Supplied information Start Marker
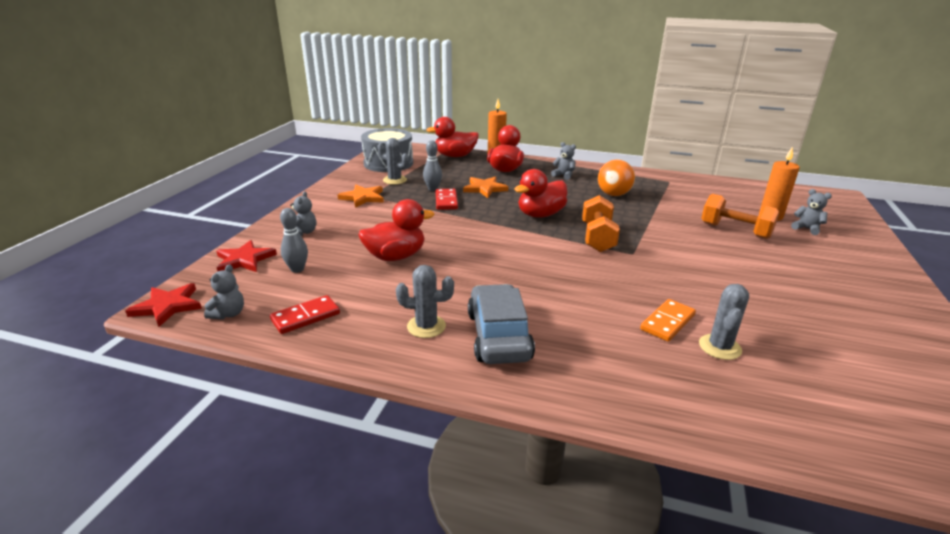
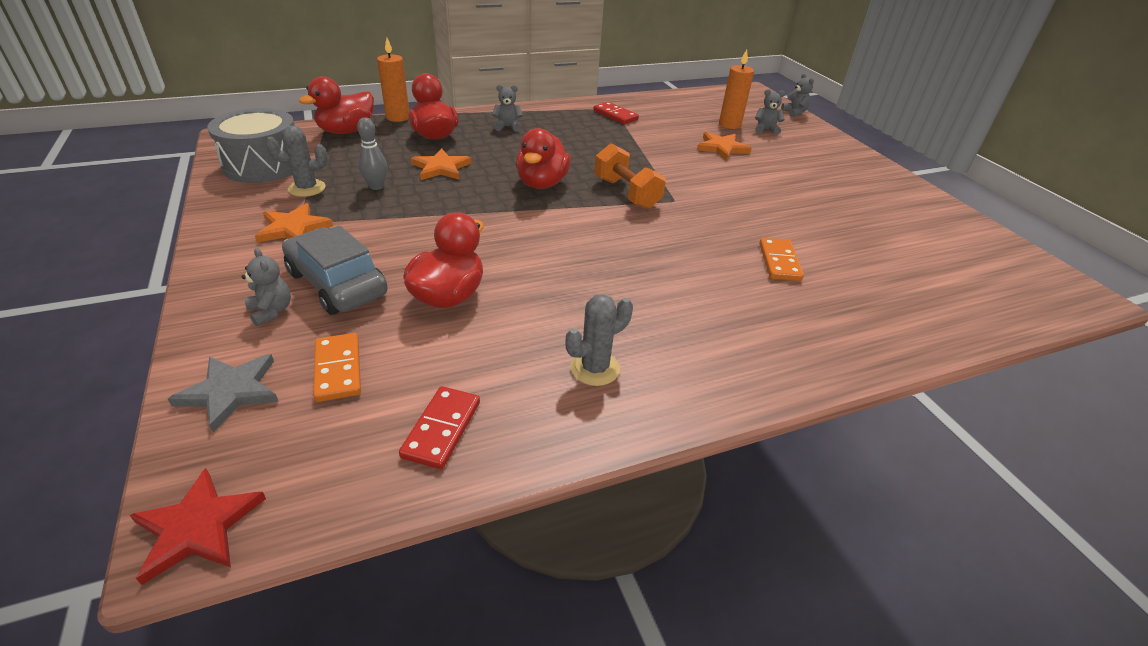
camera: 40 degrees left, 10 degrees up
(228, 314) = (323, 483): grey teddy bear -> grey teddy bear (794, 113)
(244, 260) = (231, 391): red star -> grey star
(297, 269) = (338, 369): grey bowling pin -> orange domino
(446, 201) = (415, 199): red domino -> red domino (615, 115)
(498, 336) = (673, 343): grey car -> grey car (337, 283)
(613, 194) = (582, 137): orange ball -> none
(719, 347) = (836, 269): grey cactus -> none
(735, 231) = (722, 148): orange dumbbell -> orange star

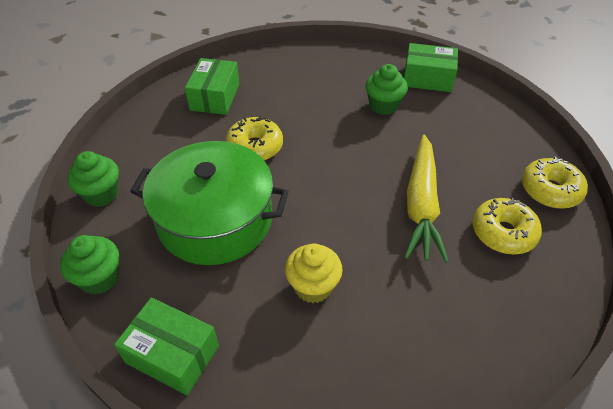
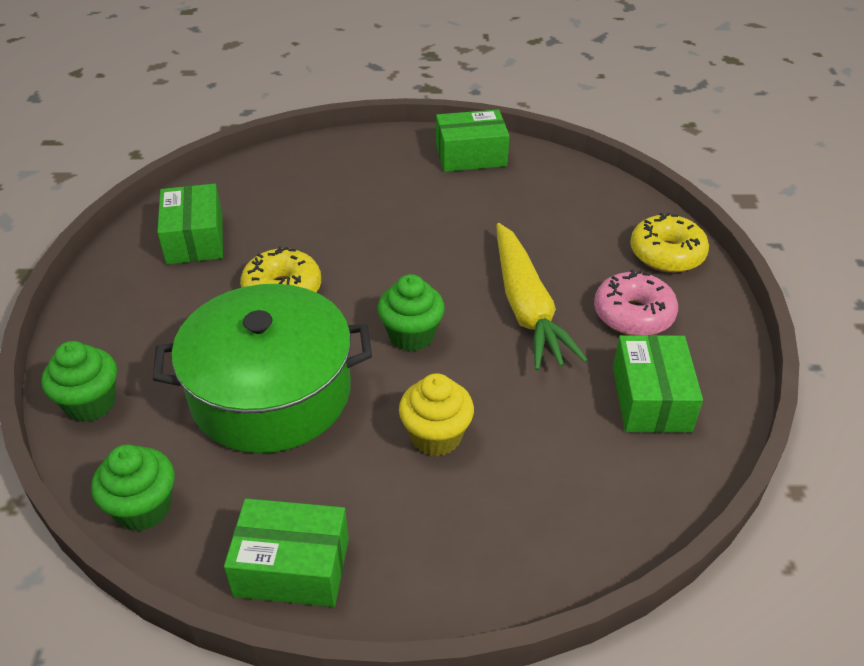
camera: 20 degrees left, 5 degrees down
(383, 106) = (429, 201): green cupcake -> green cupcake (411, 335)
(490, 306) = (651, 399): none -> green box
(503, 233) = (633, 314): yellow donut -> pink donut

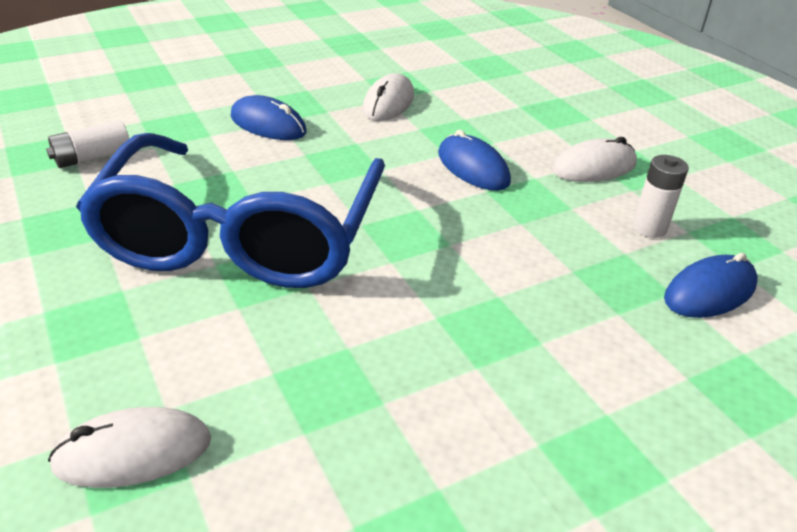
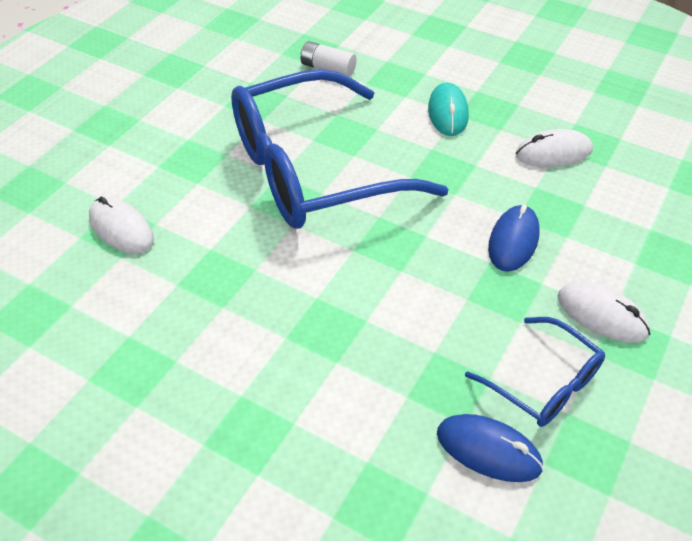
camera: 60 degrees right, 10 degrees up
(268, 124) = (448, 112): blue mouse -> turquoise mouse
(649, 228) = (543, 383): white battery -> blue glasses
Supplied information End Marker
| Try it |
Repeat each entry above exactly. Omit the pictures.

| Output of the exercise |
camera: 40 degrees left, 10 degrees up
(228, 314) = (323, 483): grey teddy bear -> grey teddy bear (794, 113)
(244, 260) = (231, 391): red star -> grey star
(297, 269) = (338, 369): grey bowling pin -> orange domino
(446, 201) = (415, 199): red domino -> red domino (615, 115)
(498, 336) = (673, 343): grey car -> grey car (337, 283)
(613, 194) = (582, 137): orange ball -> none
(719, 347) = (836, 269): grey cactus -> none
(735, 231) = (722, 148): orange dumbbell -> orange star

camera: 20 degrees left, 5 degrees down
(383, 106) = (429, 201): green cupcake -> green cupcake (411, 335)
(490, 306) = (651, 399): none -> green box
(503, 233) = (633, 314): yellow donut -> pink donut

camera: 60 degrees right, 10 degrees up
(268, 124) = (448, 112): blue mouse -> turquoise mouse
(649, 228) = (543, 383): white battery -> blue glasses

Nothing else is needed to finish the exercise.